**Aim of the exercise:** Each line of the data has to be written out again exactly as shown.

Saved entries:
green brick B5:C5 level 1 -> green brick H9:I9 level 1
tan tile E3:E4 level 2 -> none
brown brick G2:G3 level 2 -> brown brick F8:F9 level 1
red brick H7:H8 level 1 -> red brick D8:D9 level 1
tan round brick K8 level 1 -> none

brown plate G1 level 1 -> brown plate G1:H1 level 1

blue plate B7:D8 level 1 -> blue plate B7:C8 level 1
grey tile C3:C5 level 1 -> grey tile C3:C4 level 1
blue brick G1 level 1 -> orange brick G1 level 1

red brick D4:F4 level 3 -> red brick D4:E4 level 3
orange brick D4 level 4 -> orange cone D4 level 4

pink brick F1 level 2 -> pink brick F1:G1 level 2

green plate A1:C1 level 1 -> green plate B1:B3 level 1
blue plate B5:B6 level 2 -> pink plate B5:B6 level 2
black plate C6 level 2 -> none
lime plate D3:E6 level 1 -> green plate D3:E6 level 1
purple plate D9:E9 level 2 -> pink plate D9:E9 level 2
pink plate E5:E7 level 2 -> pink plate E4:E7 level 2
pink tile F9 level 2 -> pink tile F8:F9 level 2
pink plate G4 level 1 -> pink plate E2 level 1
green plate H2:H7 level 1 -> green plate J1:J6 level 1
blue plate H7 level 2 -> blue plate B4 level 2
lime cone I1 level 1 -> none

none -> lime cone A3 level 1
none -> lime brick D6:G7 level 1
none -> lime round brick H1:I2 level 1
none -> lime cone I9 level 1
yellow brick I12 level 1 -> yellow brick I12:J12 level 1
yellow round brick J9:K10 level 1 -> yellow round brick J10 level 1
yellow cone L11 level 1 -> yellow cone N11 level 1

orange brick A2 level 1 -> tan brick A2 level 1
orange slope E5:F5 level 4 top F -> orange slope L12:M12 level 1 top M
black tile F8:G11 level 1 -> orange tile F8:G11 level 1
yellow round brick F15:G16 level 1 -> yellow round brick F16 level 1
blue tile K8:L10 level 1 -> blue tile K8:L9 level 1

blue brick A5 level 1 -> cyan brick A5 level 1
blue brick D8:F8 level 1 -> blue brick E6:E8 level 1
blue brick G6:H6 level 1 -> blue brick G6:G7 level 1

**Written solution:**
green brick B5:C5 level 1 -> green brick H9:I9 level 1
tan tile E3:E4 level 2 -> none
brown brick G2:G3 level 2 -> brown brick F8:F9 level 1
red brick H7:H8 level 1 -> red brick D8:D9 level 1
tan round brick K8 level 1 -> none

brown plate G1 level 1 -> brown plate G1:H1 level 1

blue plate B7:D8 level 1 -> blue plate B7:C8 level 1
grey tile C3:C5 level 1 -> grey tile C3:C4 level 1
blue brick G1 level 1 -> orange brick G1 level 1

red brick D4:F4 level 3 -> red brick D4:E4 level 3
orange brick D4 level 4 -> orange cone D4 level 4

pink brick F1 level 2 -> pink brick F1:G1 level 2

green plate A1:C1 level 1 -> green plate B1:B3 level 1
blue plate B5:B6 level 2 -> pink plate B5:B6 level 2
black plate C6 level 2 -> none
lime plate D3:E6 level 1 -> green plate D3:E6 level 1
purple plate D9:E9 level 2 -> pink plate D9:E9 level 2
pink plate E5:E7 level 2 -> pink plate E4:E7 level 2
pink tile F9 level 2 -> pink tile F8:F9 level 2
pink plate G4 level 1 -> pink plate E2 level 1
green plate H2:H7 level 1 -> green plate J1:J6 level 1
blue plate H7 level 2 -> blue plate B4 level 2
lime cone I1 level 1 -> none

none -> lime cone A3 level 1
none -> lime brick D6:G7 level 1
none -> lime round brick H1:I2 level 1
none -> lime cone I9 level 1
yellow brick I12 level 1 -> yellow brick I12:J12 level 1
yellow round brick J9:K10 level 1 -> yellow round brick J10 level 1
yellow cone L11 level 1 -> yellow cone N11 level 1

orange brick A2 level 1 -> tan brick A2 level 1
orange slope E5:F5 level 4 top F -> orange slope L12:M12 level 1 top M
black tile F8:G11 level 1 -> orange tile F8:G11 level 1
yellow round brick F15:G16 level 1 -> yellow round brick F16 level 1
blue tile K8:L10 level 1 -> blue tile K8:L9 level 1

blue brick A5 level 1 -> cyan brick A5 level 1
blue brick D8:F8 level 1 -> blue brick E6:E8 level 1
blue brick G6:H6 level 1 -> blue brick G6:G7 level 1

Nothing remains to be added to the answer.